(Directions)
Exactly repeat the full listing that follows.

(Data)
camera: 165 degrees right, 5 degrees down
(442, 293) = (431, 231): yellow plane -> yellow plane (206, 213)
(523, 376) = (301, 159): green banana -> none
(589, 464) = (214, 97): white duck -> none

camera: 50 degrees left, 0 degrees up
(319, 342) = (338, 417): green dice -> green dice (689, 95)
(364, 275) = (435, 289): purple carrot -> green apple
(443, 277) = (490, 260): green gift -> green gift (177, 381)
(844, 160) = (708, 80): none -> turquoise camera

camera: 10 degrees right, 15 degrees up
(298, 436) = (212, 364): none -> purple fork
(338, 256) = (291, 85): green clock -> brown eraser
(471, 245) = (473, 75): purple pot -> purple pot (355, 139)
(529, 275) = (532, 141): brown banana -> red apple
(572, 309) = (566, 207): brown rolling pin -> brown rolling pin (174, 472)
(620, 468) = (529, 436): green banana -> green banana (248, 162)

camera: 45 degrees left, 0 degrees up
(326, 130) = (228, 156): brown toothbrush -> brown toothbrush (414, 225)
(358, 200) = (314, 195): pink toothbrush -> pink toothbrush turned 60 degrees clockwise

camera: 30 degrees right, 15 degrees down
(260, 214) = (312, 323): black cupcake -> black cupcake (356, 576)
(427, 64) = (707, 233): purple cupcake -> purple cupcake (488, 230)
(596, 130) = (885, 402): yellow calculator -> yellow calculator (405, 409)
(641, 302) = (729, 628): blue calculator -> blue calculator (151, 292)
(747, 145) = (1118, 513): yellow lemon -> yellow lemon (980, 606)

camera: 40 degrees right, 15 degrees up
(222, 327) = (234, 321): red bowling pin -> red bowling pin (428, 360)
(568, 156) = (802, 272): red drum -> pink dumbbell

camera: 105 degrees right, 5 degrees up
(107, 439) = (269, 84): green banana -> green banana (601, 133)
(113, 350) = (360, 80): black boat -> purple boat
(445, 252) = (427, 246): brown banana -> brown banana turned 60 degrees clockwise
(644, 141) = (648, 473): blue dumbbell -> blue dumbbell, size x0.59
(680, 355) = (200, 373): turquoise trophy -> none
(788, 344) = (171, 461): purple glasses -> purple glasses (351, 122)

(Exercise response)
camera: 165 degrees right, 5 degrees down
(442, 293) = (431, 231): yellow plane -> yellow plane (206, 213)
(523, 376) = (301, 159): green banana -> none
(589, 464) = (214, 97): white duck -> none

camera: 50 degrees left, 0 degrees up
(319, 342) = (338, 417): green dice -> green dice (689, 95)
(364, 275) = (435, 289): purple carrot -> green apple
(443, 277) = (490, 260): green gift -> green gift (177, 381)
(844, 160) = (708, 80): none -> turquoise camera

camera: 10 degrees right, 15 degrees up
(298, 436) = (212, 364): none -> purple fork
(338, 256) = (291, 85): green clock -> brown eraser
(471, 245) = (473, 75): purple pot -> purple pot (355, 139)
(529, 275) = (532, 141): brown banana -> red apple
(572, 309) = (566, 207): brown rolling pin -> brown rolling pin (174, 472)
(620, 468) = (529, 436): green banana -> green banana (248, 162)

camera: 45 degrees left, 0 degrees up
(326, 130) = (228, 156): brown toothbrush -> brown toothbrush (414, 225)
(358, 200) = (314, 195): pink toothbrush -> pink toothbrush turned 60 degrees clockwise

camera: 30 degrees right, 15 degrees down
(260, 214) = (312, 323): black cupcake -> black cupcake (356, 576)
(427, 64) = (707, 233): purple cupcake -> purple cupcake (488, 230)
(596, 130) = (885, 402): yellow calculator -> yellow calculator (405, 409)
(641, 302) = (729, 628): blue calculator -> blue calculator (151, 292)
(747, 145) = (1118, 513): yellow lemon -> yellow lemon (980, 606)

camera: 40 degrees right, 15 degrees up
(222, 327) = (234, 321): red bowling pin -> red bowling pin (428, 360)
(568, 156) = (802, 272): red drum -> pink dumbbell

camera: 105 degrees right, 5 degrees up
(107, 439) = (269, 84): green banana -> green banana (601, 133)
(113, 350) = (360, 80): black boat -> purple boat
(445, 252) = (427, 246): brown banana -> brown banana turned 60 degrees clockwise
(644, 141) = (648, 473): blue dumbbell -> blue dumbbell, size x0.59
(680, 355) = (200, 373): turquoise trophy -> none
(788, 344) = (171, 461): purple glasses -> purple glasses (351, 122)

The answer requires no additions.